begin Dataset rows

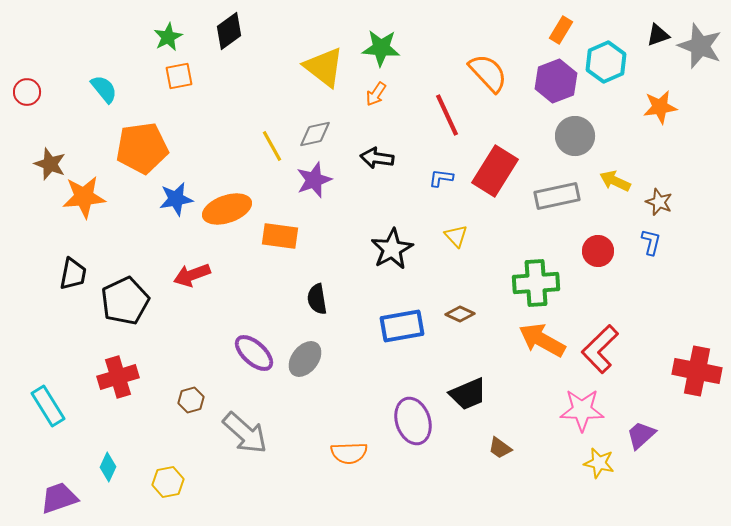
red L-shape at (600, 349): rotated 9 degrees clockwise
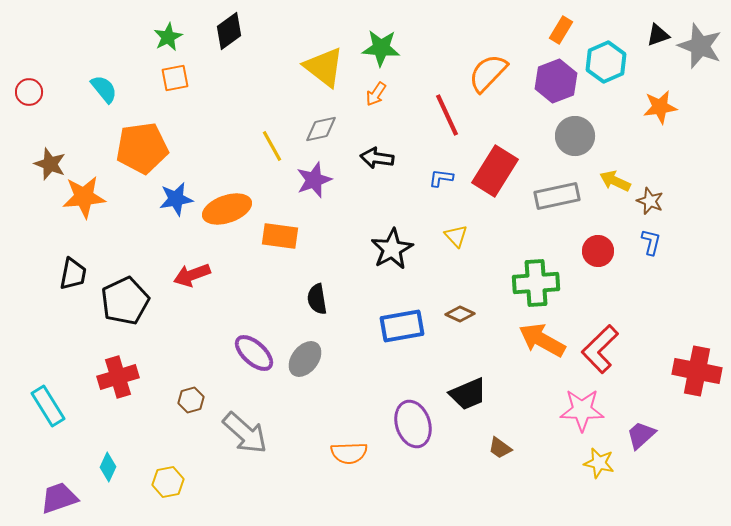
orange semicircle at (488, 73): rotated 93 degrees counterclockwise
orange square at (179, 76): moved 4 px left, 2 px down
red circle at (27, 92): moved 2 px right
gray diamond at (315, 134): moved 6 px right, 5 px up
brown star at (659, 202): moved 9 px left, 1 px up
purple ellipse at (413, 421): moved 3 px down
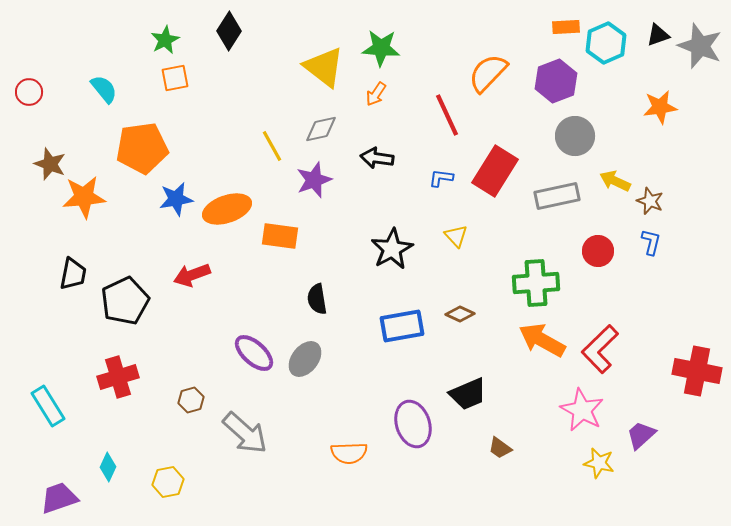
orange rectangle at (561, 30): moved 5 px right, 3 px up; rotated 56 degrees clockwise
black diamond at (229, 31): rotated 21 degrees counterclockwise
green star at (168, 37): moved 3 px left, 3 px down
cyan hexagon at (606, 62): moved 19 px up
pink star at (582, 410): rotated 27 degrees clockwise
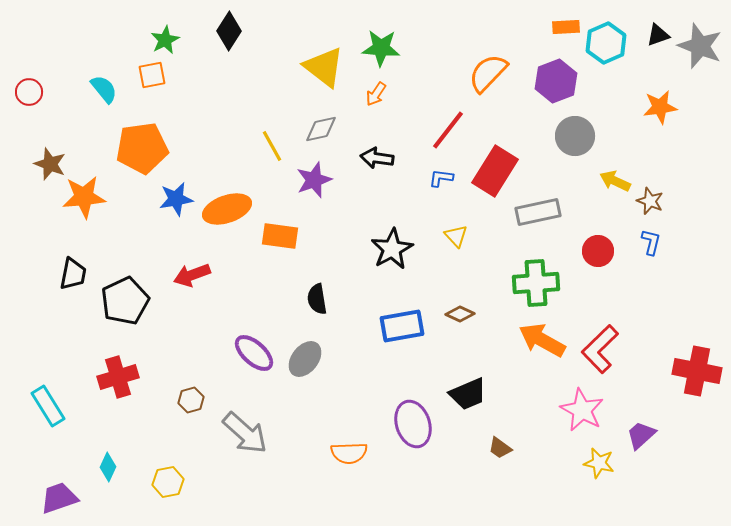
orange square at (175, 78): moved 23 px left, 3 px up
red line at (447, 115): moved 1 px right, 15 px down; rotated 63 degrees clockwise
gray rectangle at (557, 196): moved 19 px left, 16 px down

end Dataset rows
begin Dataset rows

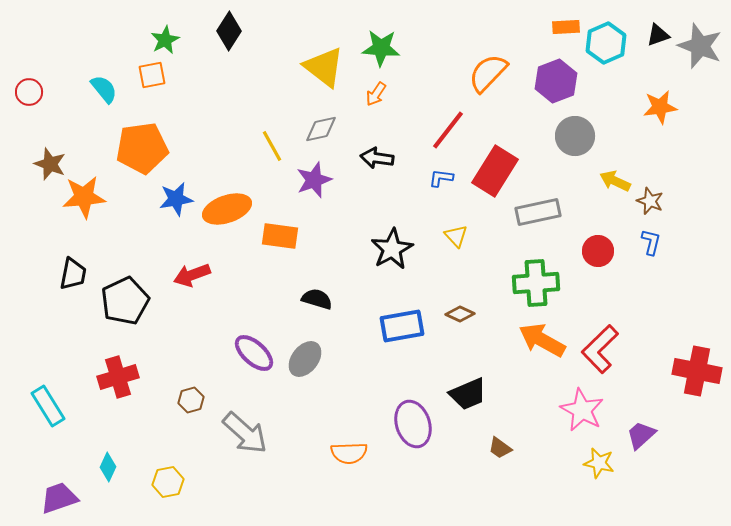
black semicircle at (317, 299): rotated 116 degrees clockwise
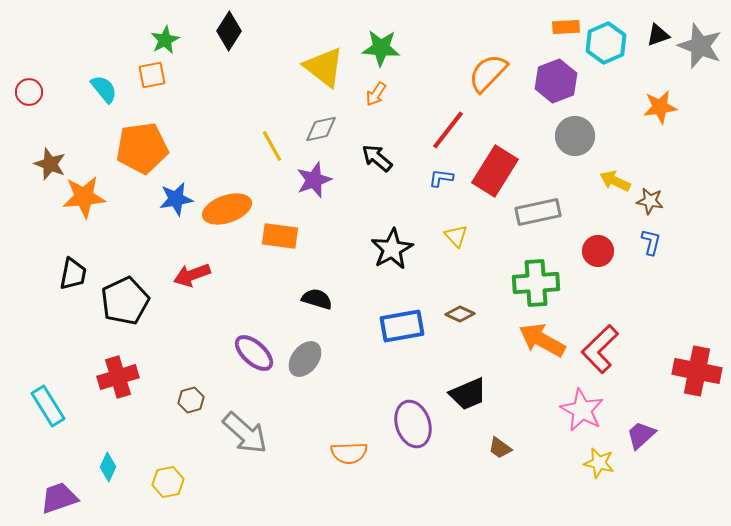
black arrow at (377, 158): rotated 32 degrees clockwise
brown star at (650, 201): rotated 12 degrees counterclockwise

end Dataset rows
begin Dataset rows

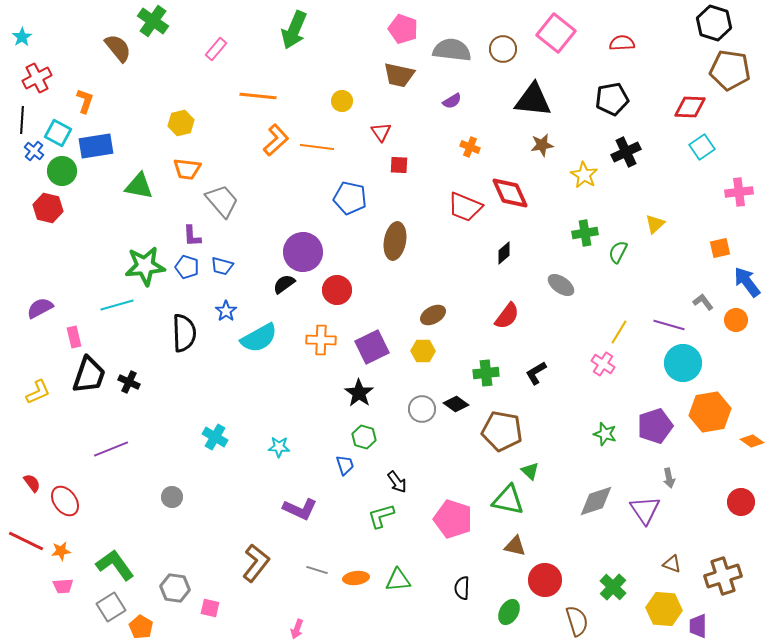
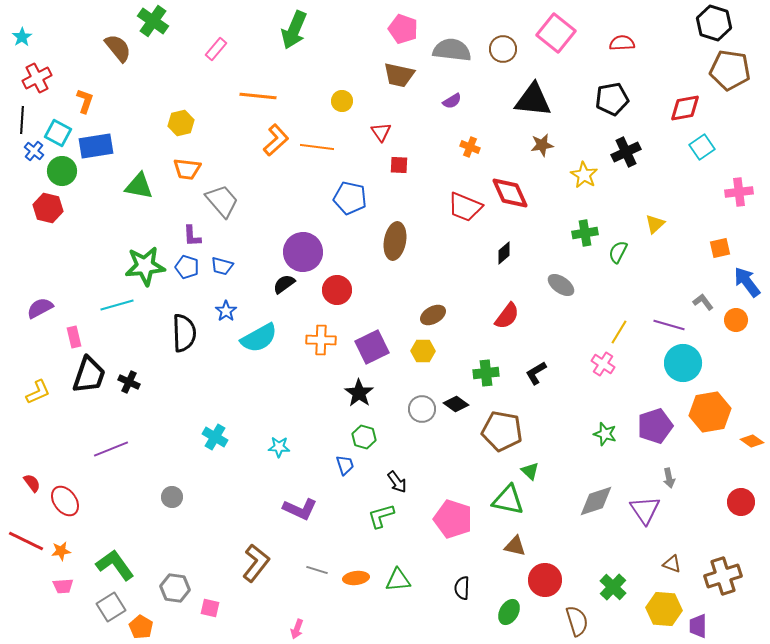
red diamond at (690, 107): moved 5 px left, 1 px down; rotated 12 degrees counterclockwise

end Dataset rows

Job: Render the part of the material that opens with the line containing "black arrow at" and closes with the line containing "brown star at (650, 201): rotated" as a JSON list of strings, one string per line. Include both of those lines and leave out any blank lines.

Task output:
[
  "black arrow at (377, 158): rotated 32 degrees clockwise",
  "brown star at (650, 201): rotated 12 degrees counterclockwise"
]